Stored data:
==*==
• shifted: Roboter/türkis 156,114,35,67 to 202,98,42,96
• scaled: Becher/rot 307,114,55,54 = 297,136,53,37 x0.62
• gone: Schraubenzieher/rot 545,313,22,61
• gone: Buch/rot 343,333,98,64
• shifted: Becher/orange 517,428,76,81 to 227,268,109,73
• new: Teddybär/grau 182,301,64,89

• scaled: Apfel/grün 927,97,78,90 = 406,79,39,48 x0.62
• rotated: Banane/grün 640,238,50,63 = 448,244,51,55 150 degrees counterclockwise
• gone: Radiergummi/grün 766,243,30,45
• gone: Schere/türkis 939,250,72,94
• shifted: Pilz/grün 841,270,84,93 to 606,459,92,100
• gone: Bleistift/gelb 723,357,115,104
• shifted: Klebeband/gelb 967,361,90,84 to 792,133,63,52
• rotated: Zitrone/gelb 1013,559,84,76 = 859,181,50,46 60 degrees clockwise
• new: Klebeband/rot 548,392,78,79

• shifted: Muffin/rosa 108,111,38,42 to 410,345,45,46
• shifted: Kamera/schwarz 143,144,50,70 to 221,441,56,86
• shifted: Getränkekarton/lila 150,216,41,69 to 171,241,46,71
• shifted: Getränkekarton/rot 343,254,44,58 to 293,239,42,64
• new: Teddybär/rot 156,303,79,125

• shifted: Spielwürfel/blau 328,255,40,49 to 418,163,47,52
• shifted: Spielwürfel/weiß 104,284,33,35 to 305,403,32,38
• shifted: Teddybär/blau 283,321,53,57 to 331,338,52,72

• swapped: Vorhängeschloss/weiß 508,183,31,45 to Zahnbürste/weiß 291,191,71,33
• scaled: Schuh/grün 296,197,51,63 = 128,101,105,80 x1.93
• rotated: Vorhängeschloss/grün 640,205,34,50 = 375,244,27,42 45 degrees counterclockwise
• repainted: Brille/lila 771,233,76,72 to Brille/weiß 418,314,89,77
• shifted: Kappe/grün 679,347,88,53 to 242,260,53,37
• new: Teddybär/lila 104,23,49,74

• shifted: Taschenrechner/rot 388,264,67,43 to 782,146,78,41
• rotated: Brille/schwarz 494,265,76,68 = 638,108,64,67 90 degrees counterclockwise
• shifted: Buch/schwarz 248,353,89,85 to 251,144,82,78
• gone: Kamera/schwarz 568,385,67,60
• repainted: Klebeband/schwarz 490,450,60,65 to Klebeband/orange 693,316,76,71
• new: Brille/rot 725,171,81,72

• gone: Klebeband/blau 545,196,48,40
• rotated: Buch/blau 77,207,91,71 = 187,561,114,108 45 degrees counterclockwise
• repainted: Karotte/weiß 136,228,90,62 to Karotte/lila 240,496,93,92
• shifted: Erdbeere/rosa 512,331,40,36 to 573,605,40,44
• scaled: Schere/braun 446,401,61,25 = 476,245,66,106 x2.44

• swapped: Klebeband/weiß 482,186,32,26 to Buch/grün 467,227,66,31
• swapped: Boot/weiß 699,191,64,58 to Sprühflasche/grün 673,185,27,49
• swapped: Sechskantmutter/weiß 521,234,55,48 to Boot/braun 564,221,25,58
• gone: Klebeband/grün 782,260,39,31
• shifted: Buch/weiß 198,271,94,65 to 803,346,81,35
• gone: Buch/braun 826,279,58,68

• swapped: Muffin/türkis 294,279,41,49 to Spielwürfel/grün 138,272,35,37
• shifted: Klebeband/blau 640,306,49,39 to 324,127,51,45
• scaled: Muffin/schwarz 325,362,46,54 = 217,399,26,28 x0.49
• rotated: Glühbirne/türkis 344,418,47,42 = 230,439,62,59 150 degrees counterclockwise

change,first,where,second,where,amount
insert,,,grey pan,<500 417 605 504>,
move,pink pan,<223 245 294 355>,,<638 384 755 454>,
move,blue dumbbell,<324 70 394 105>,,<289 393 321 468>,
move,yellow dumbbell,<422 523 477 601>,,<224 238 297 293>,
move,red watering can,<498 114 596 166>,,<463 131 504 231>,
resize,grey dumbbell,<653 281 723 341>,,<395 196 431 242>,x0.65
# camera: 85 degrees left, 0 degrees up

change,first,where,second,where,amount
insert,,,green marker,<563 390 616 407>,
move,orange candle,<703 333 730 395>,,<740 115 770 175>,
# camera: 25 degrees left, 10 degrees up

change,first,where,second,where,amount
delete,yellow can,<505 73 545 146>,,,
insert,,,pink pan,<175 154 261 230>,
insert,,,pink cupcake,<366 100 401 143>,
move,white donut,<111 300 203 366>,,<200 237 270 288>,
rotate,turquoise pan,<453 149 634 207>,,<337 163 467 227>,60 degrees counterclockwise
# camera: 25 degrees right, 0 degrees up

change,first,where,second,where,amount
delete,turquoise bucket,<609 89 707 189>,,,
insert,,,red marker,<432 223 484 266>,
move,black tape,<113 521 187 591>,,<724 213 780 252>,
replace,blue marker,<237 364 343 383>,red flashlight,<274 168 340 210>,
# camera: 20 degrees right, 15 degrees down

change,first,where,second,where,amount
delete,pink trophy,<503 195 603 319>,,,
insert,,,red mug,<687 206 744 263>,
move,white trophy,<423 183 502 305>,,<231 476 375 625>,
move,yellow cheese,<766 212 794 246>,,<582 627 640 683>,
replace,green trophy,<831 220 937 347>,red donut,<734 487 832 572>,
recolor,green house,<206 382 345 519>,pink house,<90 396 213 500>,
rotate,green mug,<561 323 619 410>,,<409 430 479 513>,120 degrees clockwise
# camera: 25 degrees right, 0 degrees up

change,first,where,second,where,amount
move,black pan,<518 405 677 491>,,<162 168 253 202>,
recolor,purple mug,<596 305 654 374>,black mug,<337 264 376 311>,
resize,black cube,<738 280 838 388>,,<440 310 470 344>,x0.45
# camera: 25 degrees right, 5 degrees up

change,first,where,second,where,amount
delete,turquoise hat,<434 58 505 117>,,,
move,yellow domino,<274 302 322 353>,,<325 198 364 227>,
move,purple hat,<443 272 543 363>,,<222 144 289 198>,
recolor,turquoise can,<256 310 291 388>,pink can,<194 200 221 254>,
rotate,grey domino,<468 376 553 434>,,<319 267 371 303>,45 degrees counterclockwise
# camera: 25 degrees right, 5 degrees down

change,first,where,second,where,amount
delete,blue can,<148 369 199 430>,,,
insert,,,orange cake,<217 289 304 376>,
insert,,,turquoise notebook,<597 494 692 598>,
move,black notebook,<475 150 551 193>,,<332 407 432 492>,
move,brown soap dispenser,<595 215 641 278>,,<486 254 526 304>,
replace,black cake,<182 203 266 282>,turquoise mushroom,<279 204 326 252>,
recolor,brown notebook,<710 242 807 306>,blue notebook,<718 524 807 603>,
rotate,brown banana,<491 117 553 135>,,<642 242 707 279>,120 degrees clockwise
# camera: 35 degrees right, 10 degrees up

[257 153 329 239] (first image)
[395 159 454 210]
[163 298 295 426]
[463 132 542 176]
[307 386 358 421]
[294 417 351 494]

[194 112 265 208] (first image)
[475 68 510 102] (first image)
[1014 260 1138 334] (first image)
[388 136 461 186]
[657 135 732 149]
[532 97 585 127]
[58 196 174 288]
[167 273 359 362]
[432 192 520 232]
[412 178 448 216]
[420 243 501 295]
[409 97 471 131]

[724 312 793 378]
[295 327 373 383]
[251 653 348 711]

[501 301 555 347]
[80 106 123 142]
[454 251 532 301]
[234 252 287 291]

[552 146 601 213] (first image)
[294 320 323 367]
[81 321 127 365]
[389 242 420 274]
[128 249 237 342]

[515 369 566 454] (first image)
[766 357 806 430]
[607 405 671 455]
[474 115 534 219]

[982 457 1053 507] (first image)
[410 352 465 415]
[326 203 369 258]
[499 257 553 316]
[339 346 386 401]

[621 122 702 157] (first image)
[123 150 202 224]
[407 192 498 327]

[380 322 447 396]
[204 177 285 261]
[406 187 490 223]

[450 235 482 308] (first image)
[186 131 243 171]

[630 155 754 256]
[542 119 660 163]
==*==
From the entries above, collect every line with the string "dumbbell" in it.

### [REPLY]
move,blue dumbbell,<324 70 394 105>,,<289 393 321 468>,
move,yellow dumbbell,<422 523 477 601>,,<224 238 297 293>,
resize,grey dumbbell,<653 281 723 341>,,<395 196 431 242>,x0.65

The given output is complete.